(Data section)
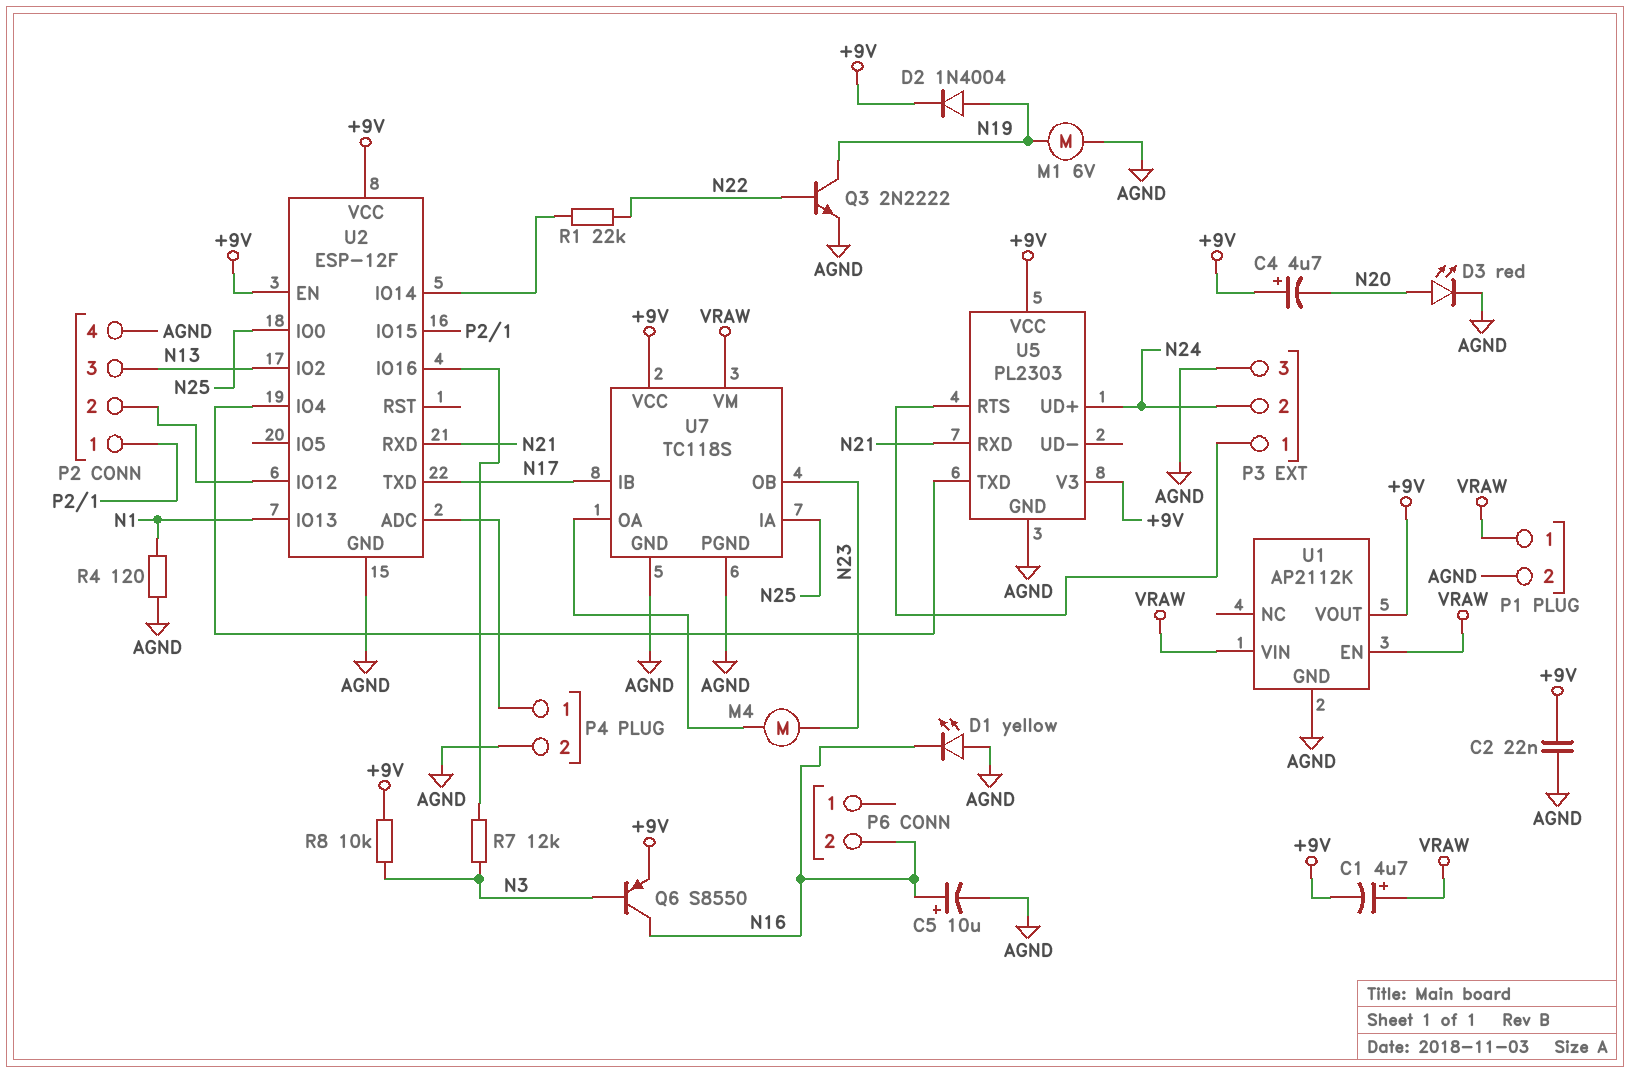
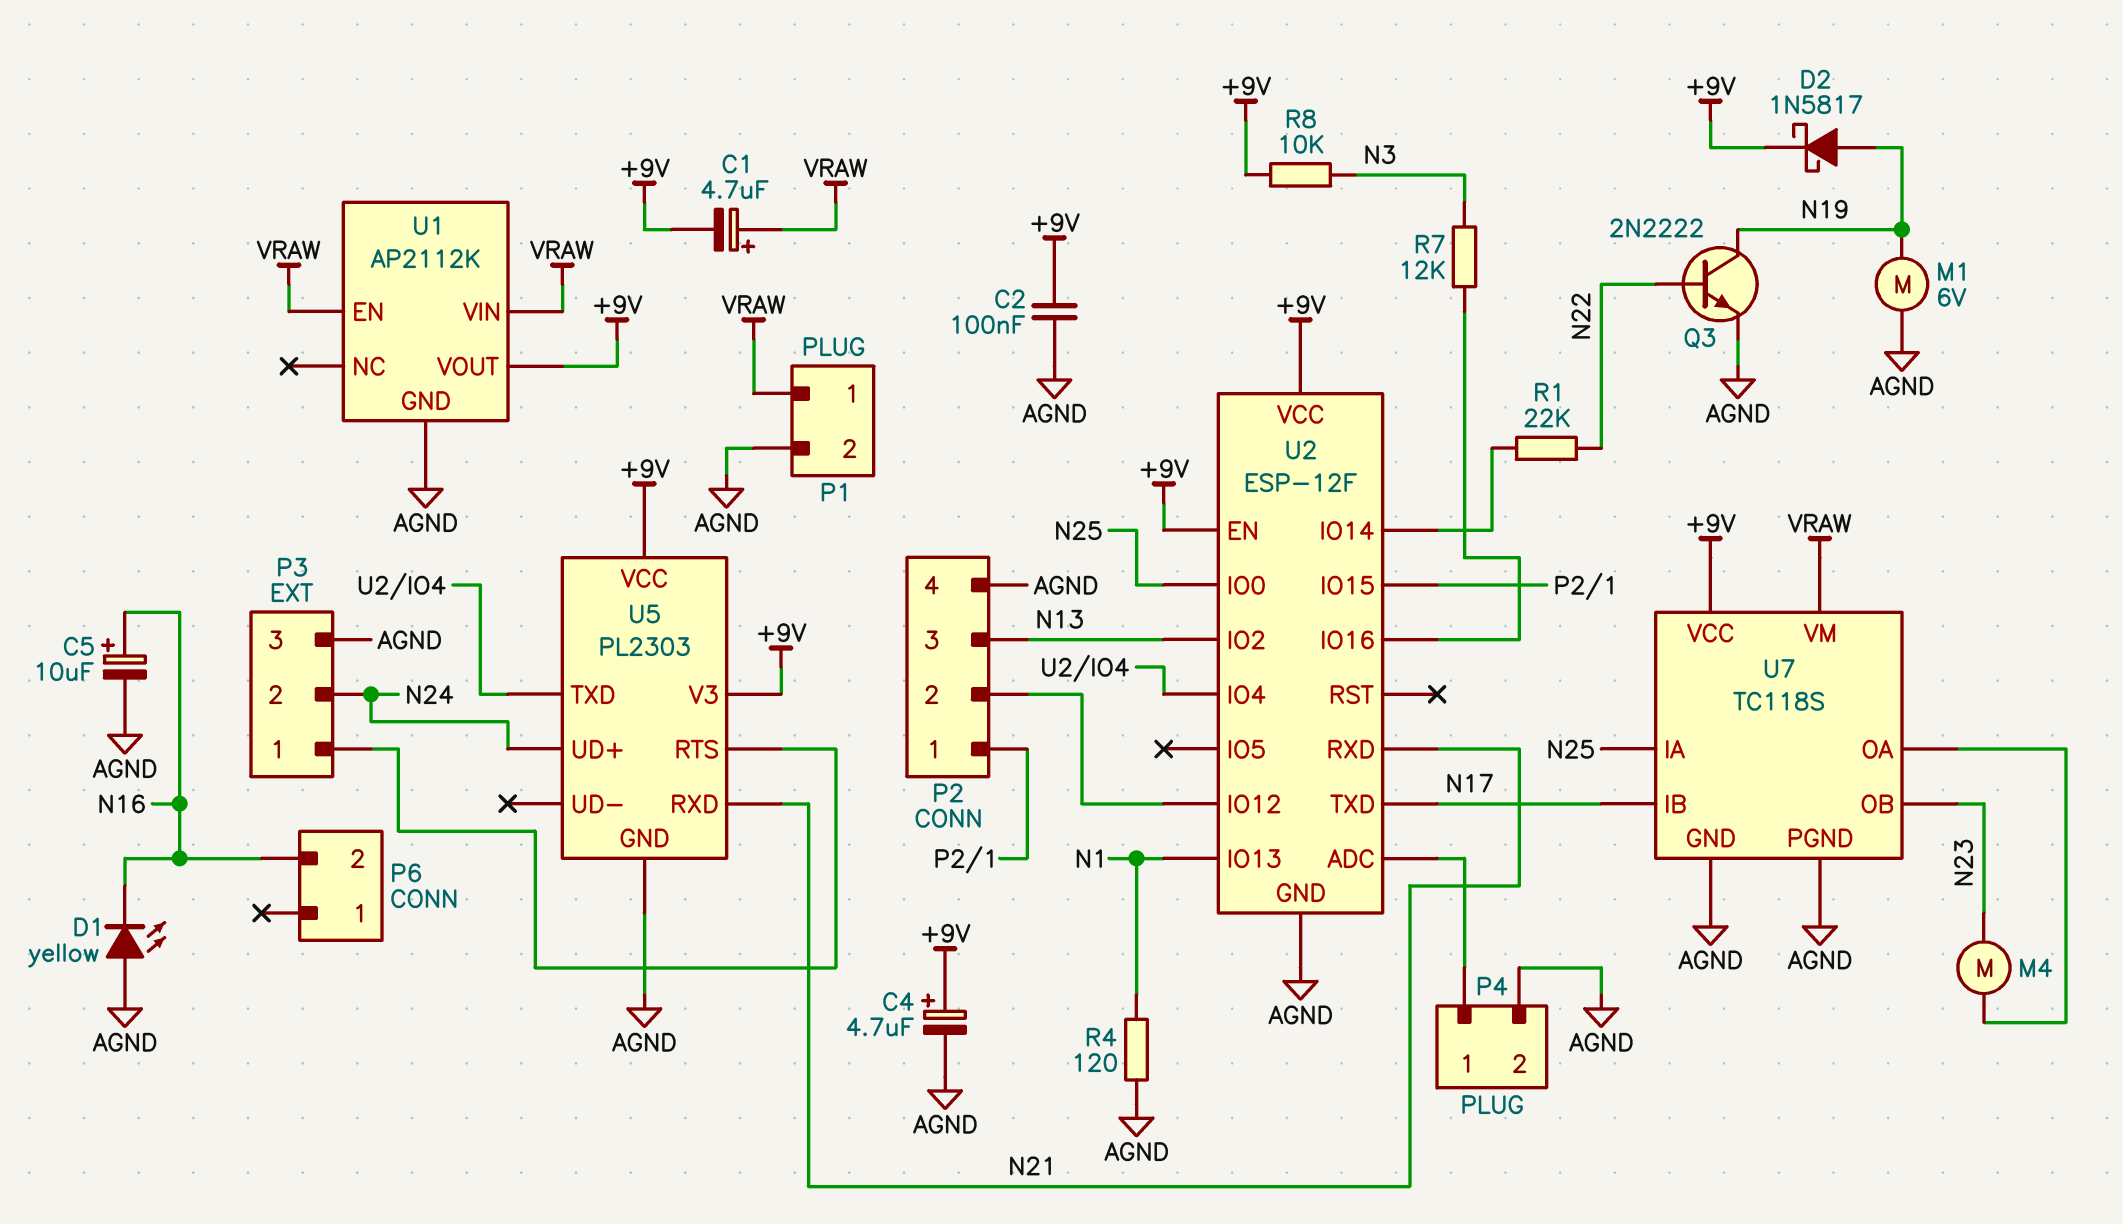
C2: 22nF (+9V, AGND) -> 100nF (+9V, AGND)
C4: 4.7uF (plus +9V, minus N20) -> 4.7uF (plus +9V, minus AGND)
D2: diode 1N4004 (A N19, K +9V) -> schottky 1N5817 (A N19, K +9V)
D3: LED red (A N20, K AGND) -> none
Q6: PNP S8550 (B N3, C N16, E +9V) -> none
(End Data section)
(Data section)
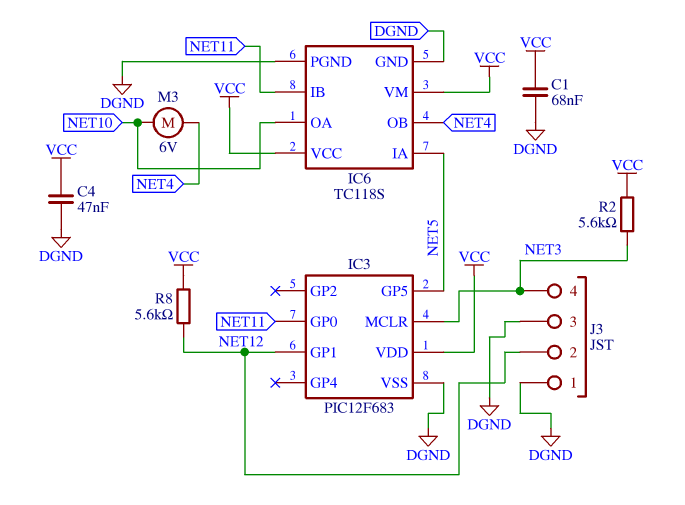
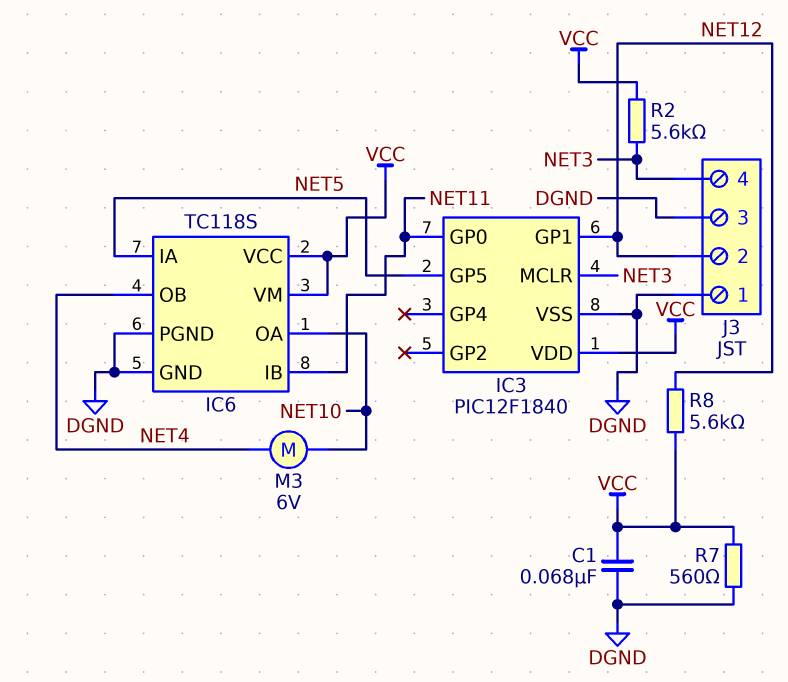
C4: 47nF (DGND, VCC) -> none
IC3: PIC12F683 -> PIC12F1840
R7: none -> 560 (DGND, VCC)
(End Data section)
Reproduce only the lines above spanning from the line containing "C2: 22nF (+9V, AGND) -> 100nF (+9V, AGND)" through the line containing "Q6: PNP S8550 (B N3, C N16, E +9V) -> none", word for word.

C2: 22nF (+9V, AGND) -> 100nF (+9V, AGND)
C4: 4.7uF (plus +9V, minus N20) -> 4.7uF (plus +9V, minus AGND)
D2: diode 1N4004 (A N19, K +9V) -> schottky 1N5817 (A N19, K +9V)
D3: LED red (A N20, K AGND) -> none
Q6: PNP S8550 (B N3, C N16, E +9V) -> none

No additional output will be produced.